Instructions to follow: Starting at the line below that contains "green toothbrush: 5 -> 4" and ending at the line that contains "white tape: 2 -> 4", retype each line exactly as it stands, but omit the pictures.

Dataset:
▬▬▬▬▬▬▬▬▬▬
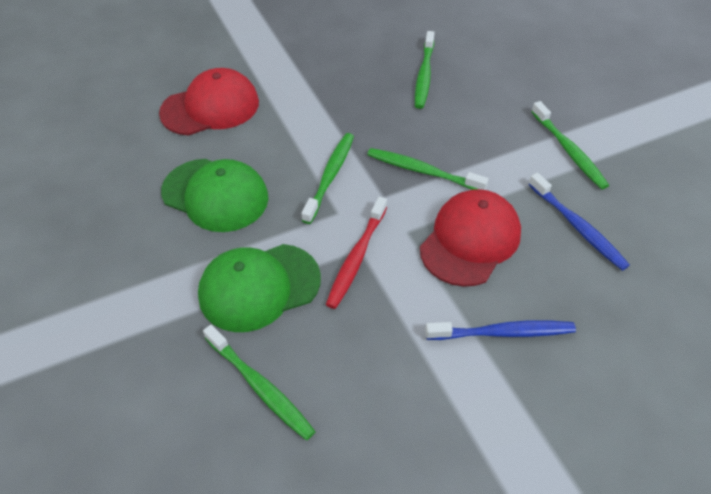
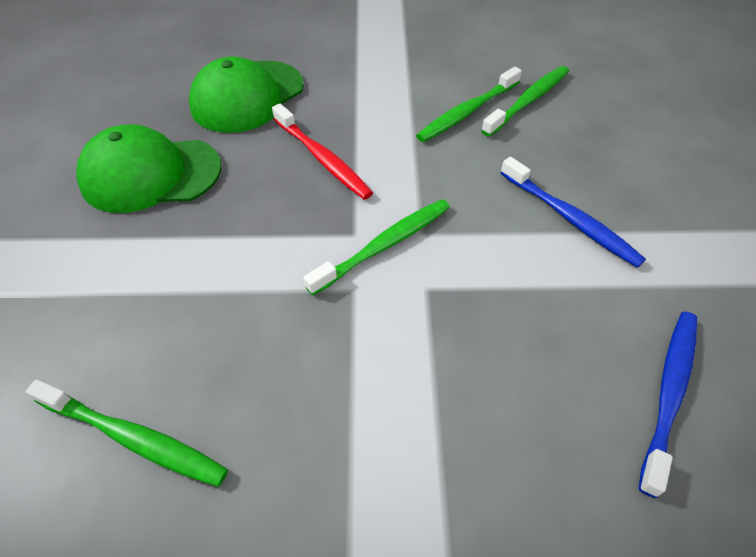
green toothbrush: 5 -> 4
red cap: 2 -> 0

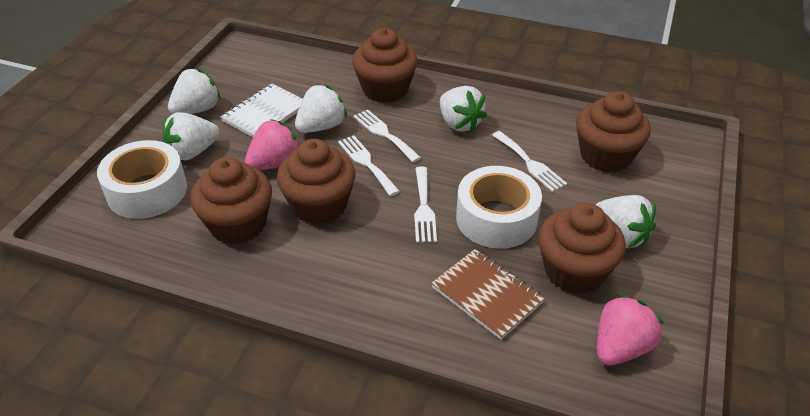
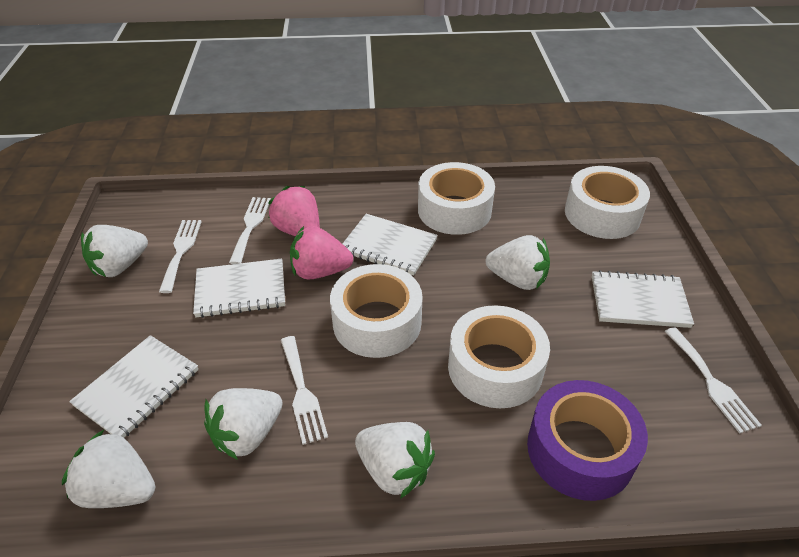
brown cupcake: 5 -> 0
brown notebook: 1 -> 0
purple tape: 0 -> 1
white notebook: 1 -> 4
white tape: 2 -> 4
▬▬▬▬▬▬▬▬▬▬
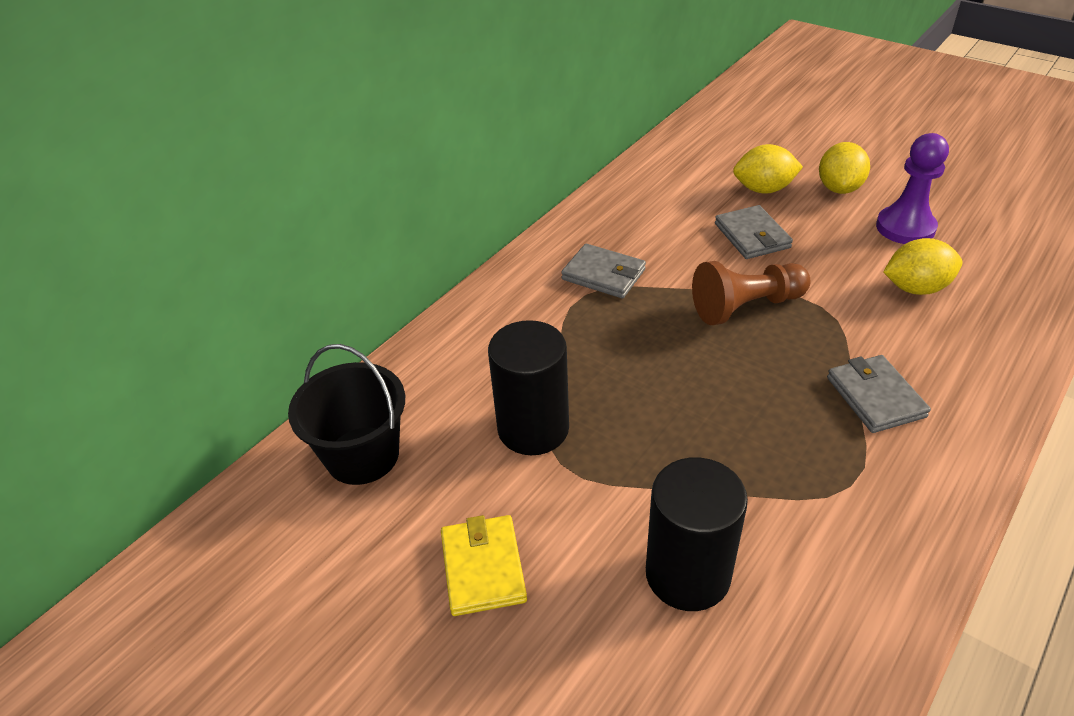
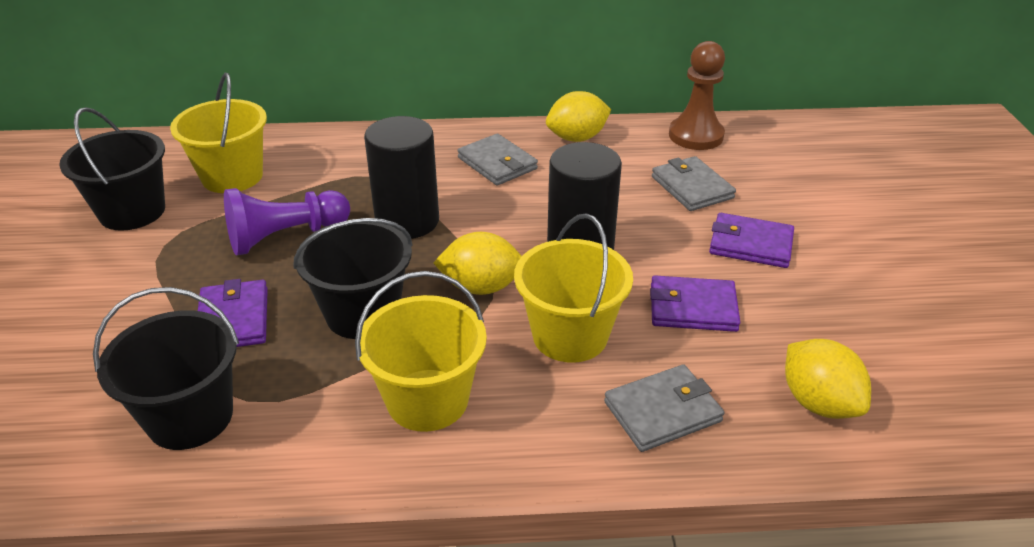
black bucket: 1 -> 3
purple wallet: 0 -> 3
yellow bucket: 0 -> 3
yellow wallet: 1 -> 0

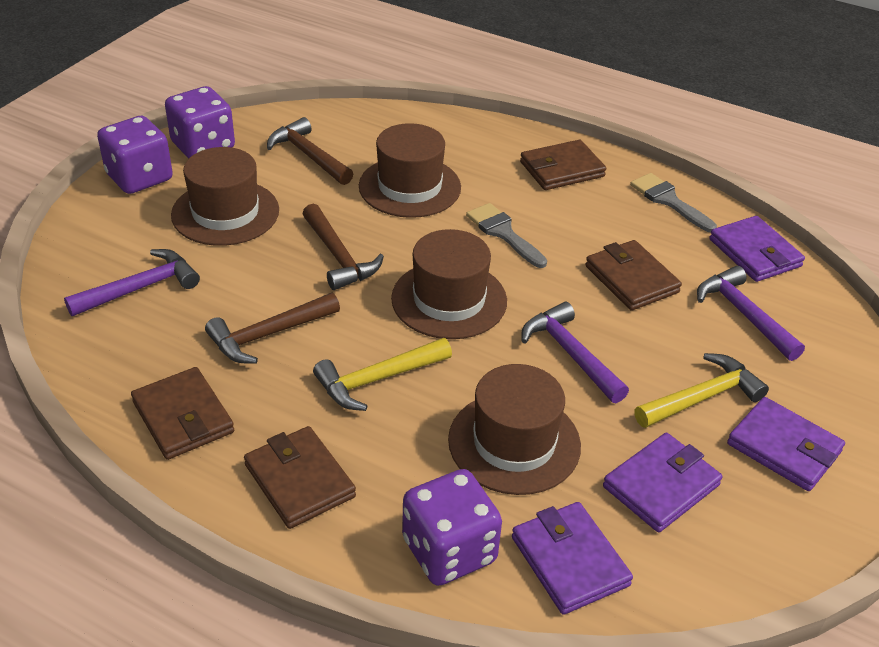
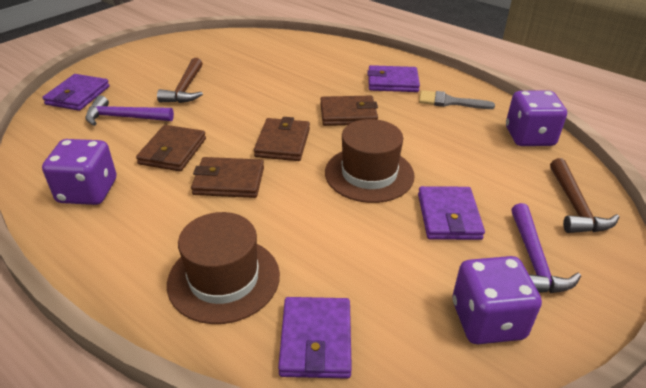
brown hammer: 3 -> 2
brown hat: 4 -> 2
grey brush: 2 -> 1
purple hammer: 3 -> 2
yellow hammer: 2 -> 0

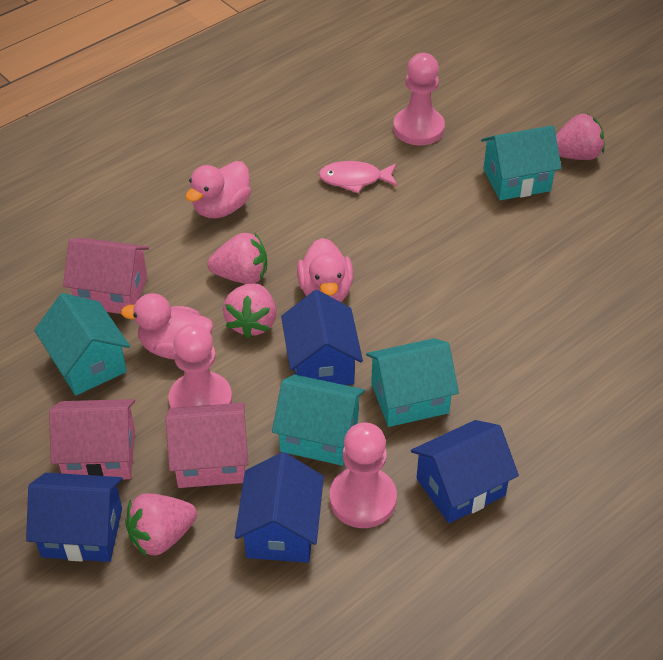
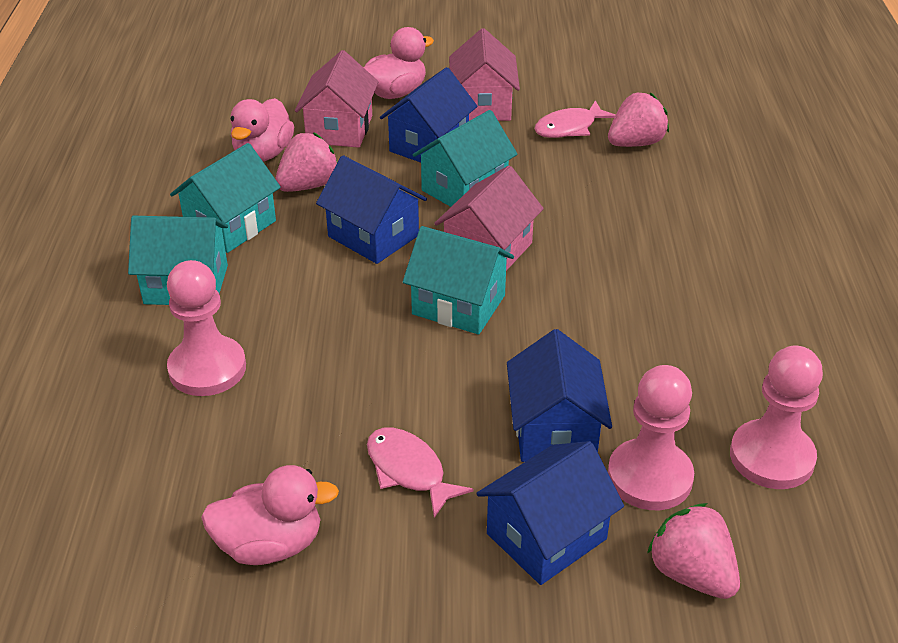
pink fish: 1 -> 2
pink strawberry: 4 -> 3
▬▬▬▬▬▬▬▬▬▬
Written answer:
green toothbrush: 5 -> 4
red cap: 2 -> 0

brown cupcake: 5 -> 0
brown notebook: 1 -> 0
purple tape: 0 -> 1
white notebook: 1 -> 4
white tape: 2 -> 4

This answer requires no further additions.